**Instructions for the task:**
Write out the listing exactly as it is given.

**Task data:**
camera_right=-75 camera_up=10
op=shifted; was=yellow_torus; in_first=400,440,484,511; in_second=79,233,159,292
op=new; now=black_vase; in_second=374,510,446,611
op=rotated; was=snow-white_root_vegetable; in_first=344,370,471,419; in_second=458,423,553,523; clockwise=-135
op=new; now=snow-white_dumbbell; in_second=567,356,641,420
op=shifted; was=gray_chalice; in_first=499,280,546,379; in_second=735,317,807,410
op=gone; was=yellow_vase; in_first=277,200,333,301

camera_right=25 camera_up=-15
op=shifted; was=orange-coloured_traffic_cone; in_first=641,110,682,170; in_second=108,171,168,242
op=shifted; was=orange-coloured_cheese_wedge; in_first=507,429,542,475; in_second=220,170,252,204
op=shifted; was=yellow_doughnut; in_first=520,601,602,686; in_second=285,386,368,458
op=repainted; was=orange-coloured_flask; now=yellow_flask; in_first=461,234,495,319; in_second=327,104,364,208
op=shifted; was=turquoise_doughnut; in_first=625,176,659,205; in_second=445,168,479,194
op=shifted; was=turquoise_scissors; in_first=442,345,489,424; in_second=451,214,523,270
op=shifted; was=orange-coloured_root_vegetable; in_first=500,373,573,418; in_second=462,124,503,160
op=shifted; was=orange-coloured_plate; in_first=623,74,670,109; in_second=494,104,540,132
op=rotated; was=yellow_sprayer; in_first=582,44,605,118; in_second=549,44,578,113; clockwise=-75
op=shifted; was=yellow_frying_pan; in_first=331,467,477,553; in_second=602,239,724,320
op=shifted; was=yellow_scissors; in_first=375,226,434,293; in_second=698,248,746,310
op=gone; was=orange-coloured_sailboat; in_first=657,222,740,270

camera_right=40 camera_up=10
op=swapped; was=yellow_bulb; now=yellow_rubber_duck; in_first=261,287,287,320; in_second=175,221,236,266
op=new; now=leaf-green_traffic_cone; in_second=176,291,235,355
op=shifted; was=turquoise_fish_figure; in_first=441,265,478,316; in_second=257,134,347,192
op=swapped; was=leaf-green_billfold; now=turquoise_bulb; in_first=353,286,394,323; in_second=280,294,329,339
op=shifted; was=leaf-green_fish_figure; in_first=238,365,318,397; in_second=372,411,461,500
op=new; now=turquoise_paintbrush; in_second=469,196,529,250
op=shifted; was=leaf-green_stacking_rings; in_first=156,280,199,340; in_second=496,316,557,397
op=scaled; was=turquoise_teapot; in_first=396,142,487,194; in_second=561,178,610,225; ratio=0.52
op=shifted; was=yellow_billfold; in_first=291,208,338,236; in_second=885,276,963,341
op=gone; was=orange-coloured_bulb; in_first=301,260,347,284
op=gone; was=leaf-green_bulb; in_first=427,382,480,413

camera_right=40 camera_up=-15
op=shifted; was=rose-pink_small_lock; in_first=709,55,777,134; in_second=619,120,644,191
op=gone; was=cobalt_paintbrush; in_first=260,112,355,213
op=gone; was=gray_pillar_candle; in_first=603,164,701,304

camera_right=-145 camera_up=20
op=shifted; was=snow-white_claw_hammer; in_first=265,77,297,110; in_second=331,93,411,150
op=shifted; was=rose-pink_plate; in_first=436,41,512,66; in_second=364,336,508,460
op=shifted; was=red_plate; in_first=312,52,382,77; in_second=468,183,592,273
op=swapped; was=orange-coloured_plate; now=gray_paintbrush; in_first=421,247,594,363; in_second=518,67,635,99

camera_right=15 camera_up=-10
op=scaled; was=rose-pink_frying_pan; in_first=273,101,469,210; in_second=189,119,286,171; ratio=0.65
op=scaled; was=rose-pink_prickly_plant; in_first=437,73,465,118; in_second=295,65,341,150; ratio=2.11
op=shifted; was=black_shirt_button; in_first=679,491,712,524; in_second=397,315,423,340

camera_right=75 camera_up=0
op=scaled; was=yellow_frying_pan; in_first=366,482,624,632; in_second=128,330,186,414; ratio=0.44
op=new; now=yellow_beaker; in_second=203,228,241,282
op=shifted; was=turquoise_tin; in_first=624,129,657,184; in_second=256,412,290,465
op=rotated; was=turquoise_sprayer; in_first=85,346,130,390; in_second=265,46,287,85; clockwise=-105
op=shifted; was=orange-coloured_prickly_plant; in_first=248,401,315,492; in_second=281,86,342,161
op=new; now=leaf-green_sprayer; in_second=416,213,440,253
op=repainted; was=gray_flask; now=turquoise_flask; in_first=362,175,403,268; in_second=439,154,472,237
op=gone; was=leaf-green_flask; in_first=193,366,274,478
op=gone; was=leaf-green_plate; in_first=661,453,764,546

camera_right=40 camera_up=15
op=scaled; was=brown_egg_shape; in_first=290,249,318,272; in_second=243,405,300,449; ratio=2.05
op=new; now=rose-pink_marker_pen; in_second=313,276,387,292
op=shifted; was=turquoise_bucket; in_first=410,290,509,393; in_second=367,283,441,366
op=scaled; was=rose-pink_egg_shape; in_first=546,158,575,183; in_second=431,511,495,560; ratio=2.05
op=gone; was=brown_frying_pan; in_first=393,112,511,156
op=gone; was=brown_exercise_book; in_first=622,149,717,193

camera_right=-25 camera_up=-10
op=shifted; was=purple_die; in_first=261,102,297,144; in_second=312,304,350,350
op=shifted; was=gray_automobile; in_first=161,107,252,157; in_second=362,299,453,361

**Response area:**
camera_right=-75 camera_up=10
op=shifted; was=yellow_torus; in_first=400,440,484,511; in_second=79,233,159,292
op=new; now=black_vase; in_second=374,510,446,611
op=rotated; was=snow-white_root_vegetable; in_first=344,370,471,419; in_second=458,423,553,523; clockwise=-135
op=new; now=snow-white_dumbbell; in_second=567,356,641,420
op=shifted; was=gray_chalice; in_first=499,280,546,379; in_second=735,317,807,410
op=gone; was=yellow_vase; in_first=277,200,333,301

camera_right=25 camera_up=-15
op=shifted; was=orange-coloured_traffic_cone; in_first=641,110,682,170; in_second=108,171,168,242
op=shifted; was=orange-coloured_cheese_wedge; in_first=507,429,542,475; in_second=220,170,252,204
op=shifted; was=yellow_doughnut; in_first=520,601,602,686; in_second=285,386,368,458
op=repainted; was=orange-coloured_flask; now=yellow_flask; in_first=461,234,495,319; in_second=327,104,364,208
op=shifted; was=turquoise_doughnut; in_first=625,176,659,205; in_second=445,168,479,194
op=shifted; was=turquoise_scissors; in_first=442,345,489,424; in_second=451,214,523,270
op=shifted; was=orange-coloured_root_vegetable; in_first=500,373,573,418; in_second=462,124,503,160
op=shifted; was=orange-coloured_plate; in_first=623,74,670,109; in_second=494,104,540,132
op=rotated; was=yellow_sprayer; in_first=582,44,605,118; in_second=549,44,578,113; clockwise=-75
op=shifted; was=yellow_frying_pan; in_first=331,467,477,553; in_second=602,239,724,320
op=shifted; was=yellow_scissors; in_first=375,226,434,293; in_second=698,248,746,310
op=gone; was=orange-coloured_sailboat; in_first=657,222,740,270

camera_right=40 camera_up=10
op=swapped; was=yellow_bulb; now=yellow_rubber_duck; in_first=261,287,287,320; in_second=175,221,236,266
op=new; now=leaf-green_traffic_cone; in_second=176,291,235,355
op=shifted; was=turquoise_fish_figure; in_first=441,265,478,316; in_second=257,134,347,192
op=swapped; was=leaf-green_billfold; now=turquoise_bulb; in_first=353,286,394,323; in_second=280,294,329,339
op=shifted; was=leaf-green_fish_figure; in_first=238,365,318,397; in_second=372,411,461,500
op=new; now=turquoise_paintbrush; in_second=469,196,529,250
op=shifted; was=leaf-green_stacking_rings; in_first=156,280,199,340; in_second=496,316,557,397
op=scaled; was=turquoise_teapot; in_first=396,142,487,194; in_second=561,178,610,225; ratio=0.52
op=shifted; was=yellow_billfold; in_first=291,208,338,236; in_second=885,276,963,341
op=gone; was=orange-coloured_bulb; in_first=301,260,347,284
op=gone; was=leaf-green_bulb; in_first=427,382,480,413

camera_right=40 camera_up=-15
op=shifted; was=rose-pink_small_lock; in_first=709,55,777,134; in_second=619,120,644,191
op=gone; was=cobalt_paintbrush; in_first=260,112,355,213
op=gone; was=gray_pillar_candle; in_first=603,164,701,304

camera_right=-145 camera_up=20
op=shifted; was=snow-white_claw_hammer; in_first=265,77,297,110; in_second=331,93,411,150
op=shifted; was=rose-pink_plate; in_first=436,41,512,66; in_second=364,336,508,460
op=shifted; was=red_plate; in_first=312,52,382,77; in_second=468,183,592,273
op=swapped; was=orange-coloured_plate; now=gray_paintbrush; in_first=421,247,594,363; in_second=518,67,635,99

camera_right=15 camera_up=-10
op=scaled; was=rose-pink_frying_pan; in_first=273,101,469,210; in_second=189,119,286,171; ratio=0.65
op=scaled; was=rose-pink_prickly_plant; in_first=437,73,465,118; in_second=295,65,341,150; ratio=2.11
op=shifted; was=black_shirt_button; in_first=679,491,712,524; in_second=397,315,423,340

camera_right=75 camera_up=0
op=scaled; was=yellow_frying_pan; in_first=366,482,624,632; in_second=128,330,186,414; ratio=0.44
op=new; now=yellow_beaker; in_second=203,228,241,282
op=shifted; was=turquoise_tin; in_first=624,129,657,184; in_second=256,412,290,465
op=rotated; was=turquoise_sprayer; in_first=85,346,130,390; in_second=265,46,287,85; clockwise=-105
op=shifted; was=orange-coloured_prickly_plant; in_first=248,401,315,492; in_second=281,86,342,161
op=new; now=leaf-green_sprayer; in_second=416,213,440,253
op=repainted; was=gray_flask; now=turquoise_flask; in_first=362,175,403,268; in_second=439,154,472,237
op=gone; was=leaf-green_flask; in_first=193,366,274,478
op=gone; was=leaf-green_plate; in_first=661,453,764,546

camera_right=40 camera_up=15
op=scaled; was=brown_egg_shape; in_first=290,249,318,272; in_second=243,405,300,449; ratio=2.05
op=new; now=rose-pink_marker_pen; in_second=313,276,387,292
op=shifted; was=turquoise_bucket; in_first=410,290,509,393; in_second=367,283,441,366
op=scaled; was=rose-pink_egg_shape; in_first=546,158,575,183; in_second=431,511,495,560; ratio=2.05
op=gone; was=brown_frying_pan; in_first=393,112,511,156
op=gone; was=brown_exercise_book; in_first=622,149,717,193

camera_right=-25 camera_up=-10
op=shifted; was=purple_die; in_first=261,102,297,144; in_second=312,304,350,350
op=shifted; was=gray_automobile; in_first=161,107,252,157; in_second=362,299,453,361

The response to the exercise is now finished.